Recast all of the records below as a Markdown table with the columns "Row" and "Entry", giving each line its own numbered row. Leave out the blank lines and the pictures.

Saved data entries:
::::
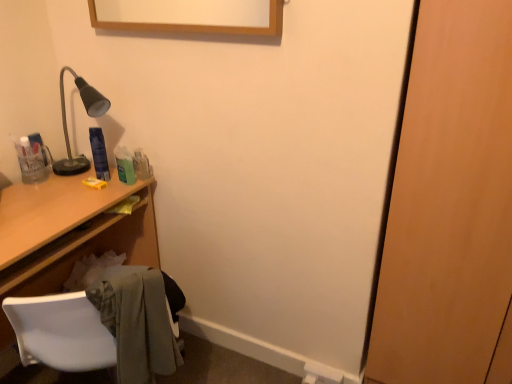
Image resolution: width=512 pixels, height=384 pixels. In order to click on wooden door at right in this screenshot , I will do `click(450, 206)`.

At what (x,y) coordinates should I click in order to perform the action: click on light gray fabric at lower left. Please return your answer as a coordinate pair (x, y). This screenshot has height=384, width=512. Looking at the image, I should click on (139, 321).

The height and width of the screenshot is (384, 512). I want to click on blue plastic can at upper left, so click(99, 153).

Is white plastic chair at lower left outside of wooden desk at left?

Yes, white plastic chair at lower left is located beyond the bounds of wooden desk at left.

Does white plastic chair at lower left appear on the right side of wooden desk at left?

Correct, you'll find white plastic chair at lower left to the right of wooden desk at left.

From a real-world perspective, is white plastic chair at lower left located higher than wooden desk at left?

Yes, from a real-world perspective, white plastic chair at lower left is over wooden desk at left

Would you say white plastic chair at lower left is a long distance from wooden desk at left?

That's not correct — white plastic chair at lower left is a little close to wooden desk at left.

From a real-world perspective, between blue plastic can at upper left and wooden desk at left, who is vertically higher?

blue plastic can at upper left.

I want to click on toiletry on the right of wooden desk at left, so click(x=99, y=153).

Considering the points (101, 153) and (19, 273), which point is in front, point (101, 153) or point (19, 273)?

The point (19, 273) is closer.

Is blue plastic can at upper left to the left of wooden desk at left from the viewer's perspective?

Incorrect, blue plastic can at upper left is not on the left side of wooden desk at left.

Find the location of a particular element. desk behind the wooden door at right is located at coordinates (68, 233).

Which is more to the left, wooden desk at left or wooden door at right?

wooden desk at left is more to the left.

Measure the distance between wooden desk at left and wooden door at right.

wooden desk at left is 1.10 meters away from wooden door at right.

Is wooden desk at left not inside wooden door at right?

wooden desk at left lies outside wooden door at right's area.

How many degrees apart are the facing directions of wooden door at right and light gray fabric at lower left?

The angular difference between wooden door at right and light gray fabric at lower left is 131 degrees.

Are wooden door at right and light gray fabric at lower left located far from each other?

Actually, wooden door at right and light gray fabric at lower left are a little close together.

Identify the location of clothe on the left of the wooden door at right. (139, 321).

Is wooden door at right inside or outside of light gray fabric at lower left?

wooden door at right is outside light gray fabric at lower left.

Is white plastic chair at lower left completely or partially inside wooden door at right?

That's incorrect, white plastic chair at lower left is not inside wooden door at right.

Based on the photo, is wooden door at right oriented away from white plastic chair at lower left?

That's not correct — wooden door at right is not looking away from white plastic chair at lower left.

From a real-world perspective, which object rests below the other?

In real-world perspective, white plastic chair at lower left is lower.

Does wooden door at right appear on the left side of white plastic chair at lower left?

No.

Can you confirm if blue plastic can at upper left is bigger than wooden door at right?

Actually, blue plastic can at upper left might be smaller than wooden door at right.

From the image's perspective, would you say blue plastic can at upper left is shown under wooden door at right?

Actually, blue plastic can at upper left appears above wooden door at right in the image.

Based on the photo, which is correct: blue plastic can at upper left is inside wooden door at right, or outside of it?

blue plastic can at upper left is not enclosed by wooden door at right.

Does light gray fabric at lower left have a lesser height compared to wooden door at right?

Yes.

What's the angular difference between light gray fabric at lower left and wooden door at right's facing directions?

The facing directions of light gray fabric at lower left and wooden door at right are 131 degrees apart.

Consider the image. From a real-world perspective, who is located lower, light gray fabric at lower left or wooden door at right?

From a 3D spatial view, light gray fabric at lower left is below.

Are light gray fabric at lower left and wooden door at right beside each other?

No, light gray fabric at lower left is not touching wooden door at right.

Where is `computer chair that appears below the wooden desk at left (from the image's perspective)`? The image size is (512, 384). computer chair that appears below the wooden desk at left (from the image's perspective) is located at coordinates (61, 332).

What are the coordinates of `desk that appears in front of the blue plastic can at upper left` in the screenshot? It's located at (68, 233).

Based on their spatial positions, is light gray fabric at lower left or wooden desk at left further from white plastic chair at lower left?

wooden desk at left is positioned further to the anchor white plastic chair at lower left.

Looking at the image, which one is located closer to blue plastic can at upper left, white plastic chair at lower left or light gray fabric at lower left?

Based on the image, white plastic chair at lower left appears to be nearer to blue plastic can at upper left.

Considering their positions, is white plastic chair at lower left positioned further to wooden door at right than blue plastic can at upper left?

The object further to wooden door at right is blue plastic can at upper left.

When comparing their distances from blue plastic can at upper left, does wooden desk at left or wooden door at right seem further?

wooden door at right is further to blue plastic can at upper left.

In the scene shown: Estimate the real-world distances between objects in this image. Which object is closer to wooden door at right, wooden desk at left or white plastic chair at lower left?

Among the two, white plastic chair at lower left is located nearer to wooden door at right.

Based on their spatial positions, is blue plastic can at upper left or white plastic chair at lower left closer to wooden door at right?

white plastic chair at lower left.

Based on their spatial positions, is light gray fabric at lower left or blue plastic can at upper left further from white plastic chair at lower left?

blue plastic can at upper left lies further to white plastic chair at lower left than the other object.

Based on the photo, from the image, which object appears to be farther from wooden desk at left, wooden door at right or blue plastic can at upper left?

wooden door at right lies further to wooden desk at left than the other object.

I want to click on desk between blue plastic can at upper left and white plastic chair at lower left vertically, so click(x=68, y=233).

This screenshot has width=512, height=384. Identify the location of toiletry between white plastic chair at lower left and wooden door at right in the horizontal direction. (99, 153).

I want to click on computer chair located between wooden desk at left and wooden door at right in the left-right direction, so click(x=61, y=332).

What are the coordinates of `desk between blue plastic can at upper left and light gray fabric at lower left from top to bottom` in the screenshot? It's located at (68, 233).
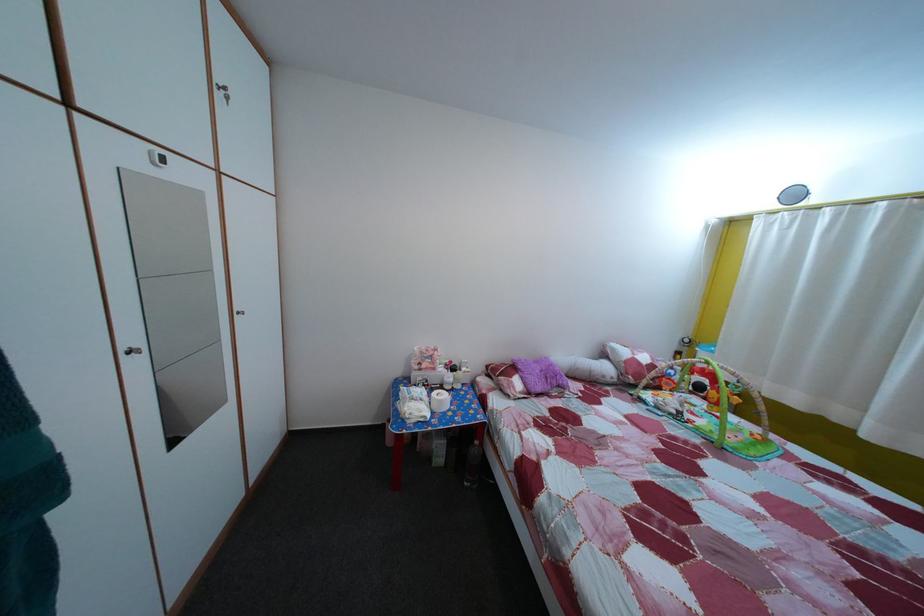
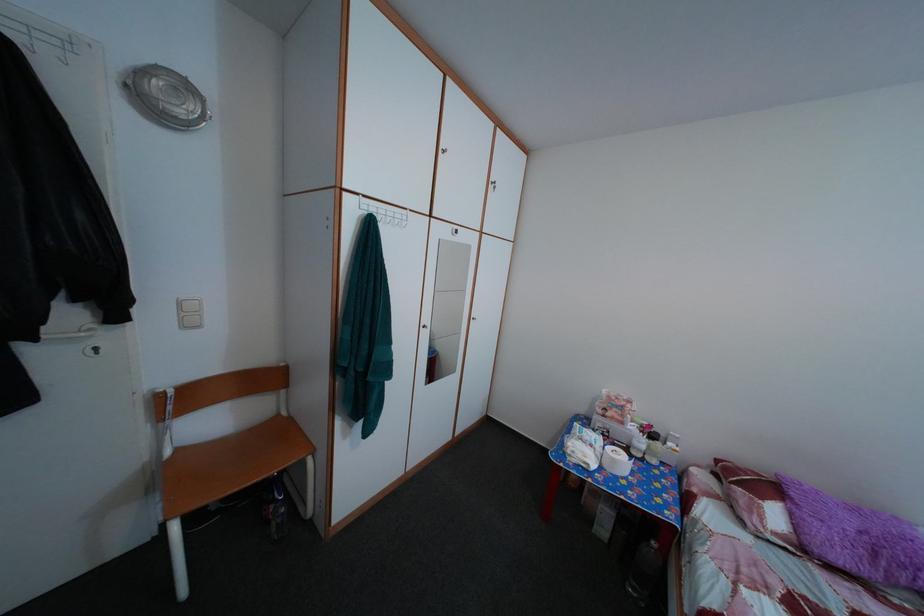
Question: The camera is either moving clockwise (left) or counter-clockwise (right) around the object. The first image is from the beginning of the video and the second image is from the end. Is the camera moving left or right when shooting the video?

Choices:
 (A) Left
 (B) Right

Answer: (B)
::::
Solved exercise:
| Row | Entry |
|---|---|
| 1 | Image resolution: width=512 pixels, height=384 pixels. In order to click on wooden door at right in this screenshot , I will do `click(450, 206)`. |
| 2 | At what (x,y) coordinates should I click in order to perform the action: click on light gray fabric at lower left. Please return your answer as a coordinate pair (x, y). This screenshot has height=384, width=512. Looking at the image, I should click on (139, 321). |
| 3 | The height and width of the screenshot is (384, 512). I want to click on blue plastic can at upper left, so click(99, 153). |
| 4 | Is white plastic chair at lower left outside of wooden desk at left? |
| 5 | Yes, white plastic chair at lower left is located beyond the bounds of wooden desk at left. |
| 6 | Does white plastic chair at lower left appear on the right side of wooden desk at left? |
| 7 | Correct, you'll find white plastic chair at lower left to the right of wooden desk at left. |
| 8 | From a real-world perspective, is white plastic chair at lower left located higher than wooden desk at left? |
| 9 | Yes, from a real-world perspective, white plastic chair at lower left is over wooden desk at left |
| 10 | Would you say white plastic chair at lower left is a long distance from wooden desk at left? |
| 11 | That's not correct — white plastic chair at lower left is a little close to wooden desk at left. |
| 12 | From a real-world perspective, between blue plastic can at upper left and wooden desk at left, who is vertically higher? |
| 13 | blue plastic can at upper left. |
| 14 | I want to click on toiletry on the right of wooden desk at left, so click(x=99, y=153). |
| 15 | Considering the points (101, 153) and (19, 273), which point is in front, point (101, 153) or point (19, 273)? |
| 16 | The point (19, 273) is closer. |
| 17 | Is blue plastic can at upper left to the left of wooden desk at left from the viewer's perspective? |
| 18 | Incorrect, blue plastic can at upper left is not on the left side of wooden desk at left. |
| 19 | Find the location of a particular element. desk behind the wooden door at right is located at coordinates (68, 233). |
| 20 | Which is more to the left, wooden desk at left or wooden door at right? |
| 21 | wooden desk at left is more to the left. |
| 22 | Measure the distance between wooden desk at left and wooden door at right. |
| 23 | wooden desk at left is 1.10 meters away from wooden door at right. |
| 24 | Is wooden desk at left not inside wooden door at right? |
| 25 | wooden desk at left lies outside wooden door at right's area. |
| 26 | How many degrees apart are the facing directions of wooden door at right and light gray fabric at lower left? |
| 27 | The angular difference between wooden door at right and light gray fabric at lower left is 131 degrees. |
| 28 | Are wooden door at right and light gray fabric at lower left located far from each other? |
| 29 | Actually, wooden door at right and light gray fabric at lower left are a little close together. |
| 30 | Identify the location of clothe on the left of the wooden door at right. (139, 321). |
| 31 | Is wooden door at right inside or outside of light gray fabric at lower left? |
| 32 | wooden door at right is outside light gray fabric at lower left. |
| 33 | Is white plastic chair at lower left completely or partially inside wooden door at right? |
| 34 | That's incorrect, white plastic chair at lower left is not inside wooden door at right. |
| 35 | Based on the photo, is wooden door at right oriented away from white plastic chair at lower left? |
| 36 | That's not correct — wooden door at right is not looking away from white plastic chair at lower left. |
| 37 | From a real-world perspective, which object rests below the other? |
| 38 | In real-world perspective, white plastic chair at lower left is lower. |
| 39 | Does wooden door at right appear on the left side of white plastic chair at lower left? |
| 40 | No. |
| 41 | Can you confirm if blue plastic can at upper left is bigger than wooden door at right? |
| 42 | Actually, blue plastic can at upper left might be smaller than wooden door at right. |
| 43 | From the image's perspective, would you say blue plastic can at upper left is shown under wooden door at right? |
| 44 | Actually, blue plastic can at upper left appears above wooden door at right in the image. |
| 45 | Based on the photo, which is correct: blue plastic can at upper left is inside wooden door at right, or outside of it? |
| 46 | blue plastic can at upper left is not enclosed by wooden door at right. |
| 47 | Does light gray fabric at lower left have a lesser height compared to wooden door at right? |
| 48 | Yes. |
| 49 | What's the angular difference between light gray fabric at lower left and wooden door at right's facing directions? |
| 50 | The facing directions of light gray fabric at lower left and wooden door at right are 131 degrees apart. |
| 51 | Consider the image. From a real-world perspective, who is located lower, light gray fabric at lower left or wooden door at right? |
| 52 | From a 3D spatial view, light gray fabric at lower left is below. |
| 53 | Are light gray fabric at lower left and wooden door at right beside each other? |
| 54 | No, light gray fabric at lower left is not touching wooden door at right. |
| 55 | Where is `computer chair that appears below the wooden desk at left (from the image's perspective)`? The image size is (512, 384). computer chair that appears below the wooden desk at left (from the image's perspective) is located at coordinates (61, 332). |
| 56 | What are the coordinates of `desk that appears in front of the blue plastic can at upper left` in the screenshot? It's located at (68, 233). |
| 57 | Based on their spatial positions, is light gray fabric at lower left or wooden desk at left further from white plastic chair at lower left? |
| 58 | wooden desk at left is positioned further to the anchor white plastic chair at lower left. |
| 59 | Looking at the image, which one is located closer to blue plastic can at upper left, white plastic chair at lower left or light gray fabric at lower left? |
| 60 | Based on the image, white plastic chair at lower left appears to be nearer to blue plastic can at upper left. |
| 61 | Considering their positions, is white plastic chair at lower left positioned further to wooden door at right than blue plastic can at upper left? |
| 62 | The object further to wooden door at right is blue plastic can at upper left. |
| 63 | When comparing their distances from blue plastic can at upper left, does wooden desk at left or wooden door at right seem further? |
| 64 | wooden door at right is further to blue plastic can at upper left. |
| 65 | In the scene shown: Estimate the real-world distances between objects in this image. Which object is closer to wooden door at right, wooden desk at left or white plastic chair at lower left? |
| 66 | Among the two, white plastic chair at lower left is located nearer to wooden door at right. |
| 67 | Based on their spatial positions, is blue plastic can at upper left or white plastic chair at lower left closer to wooden door at right? |
| 68 | white plastic chair at lower left. |
| 69 | Based on their spatial positions, is light gray fabric at lower left or blue plastic can at upper left further from white plastic chair at lower left? |
| 70 | blue plastic can at upper left lies further to white plastic chair at lower left than the other object. |
| 71 | Based on the photo, from the image, which object appears to be farther from wooden desk at left, wooden door at right or blue plastic can at upper left? |
| 72 | wooden door at right lies further to wooden desk at left than the other object. |
| 73 | I want to click on desk between blue plastic can at upper left and white plastic chair at lower left vertically, so click(x=68, y=233). |
| 74 | This screenshot has width=512, height=384. Identify the location of toiletry between white plastic chair at lower left and wooden door at right in the horizontal direction. (99, 153). |
| 75 | I want to click on computer chair located between wooden desk at left and wooden door at right in the left-right direction, so click(x=61, y=332). |
| 76 | What are the coordinates of `desk between blue plastic can at upper left and light gray fabric at lower left from top to bottom` in the screenshot? It's located at (68, 233). |
| 77 | Question: The camera is either moving clockwise (left) or counter-clockwise (right) around the object. The first image is from the beginning of the video and the second image is from the end. Is the camera moving left or right when shooting the video? |
| 78 | Choices: |
| 79 |  (A) Left |
| 80 |  (B) Right |
| 81 | Answer: (B) |